Object matching data:
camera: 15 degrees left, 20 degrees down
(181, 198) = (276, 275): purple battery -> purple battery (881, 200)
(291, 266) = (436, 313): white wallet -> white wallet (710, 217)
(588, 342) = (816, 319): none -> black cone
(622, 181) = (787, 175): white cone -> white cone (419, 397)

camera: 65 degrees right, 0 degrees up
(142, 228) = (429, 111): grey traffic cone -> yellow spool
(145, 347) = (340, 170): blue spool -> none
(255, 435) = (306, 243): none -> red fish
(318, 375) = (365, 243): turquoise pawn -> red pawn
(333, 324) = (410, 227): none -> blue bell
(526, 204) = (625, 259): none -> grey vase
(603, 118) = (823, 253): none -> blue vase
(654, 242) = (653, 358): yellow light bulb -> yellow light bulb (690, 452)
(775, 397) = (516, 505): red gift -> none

...

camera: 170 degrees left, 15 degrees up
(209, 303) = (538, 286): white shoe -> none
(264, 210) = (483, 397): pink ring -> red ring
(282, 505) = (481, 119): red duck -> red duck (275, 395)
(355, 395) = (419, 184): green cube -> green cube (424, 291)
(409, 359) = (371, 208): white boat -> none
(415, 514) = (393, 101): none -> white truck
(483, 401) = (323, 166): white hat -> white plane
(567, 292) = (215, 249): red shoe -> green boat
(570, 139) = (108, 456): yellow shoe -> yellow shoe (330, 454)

THE PROBLEM: Please, from the entries above, set down exactly the lines from the one containing "(333, 324) = (410, 227): none -> blue bell" through the one containing "(775, 397) = (516, 505): red gift -> none", and only those.

PROBLEM SOLUTION:
(333, 324) = (410, 227): none -> blue bell
(526, 204) = (625, 259): none -> grey vase
(603, 118) = (823, 253): none -> blue vase
(654, 242) = (653, 358): yellow light bulb -> yellow light bulb (690, 452)
(775, 397) = (516, 505): red gift -> none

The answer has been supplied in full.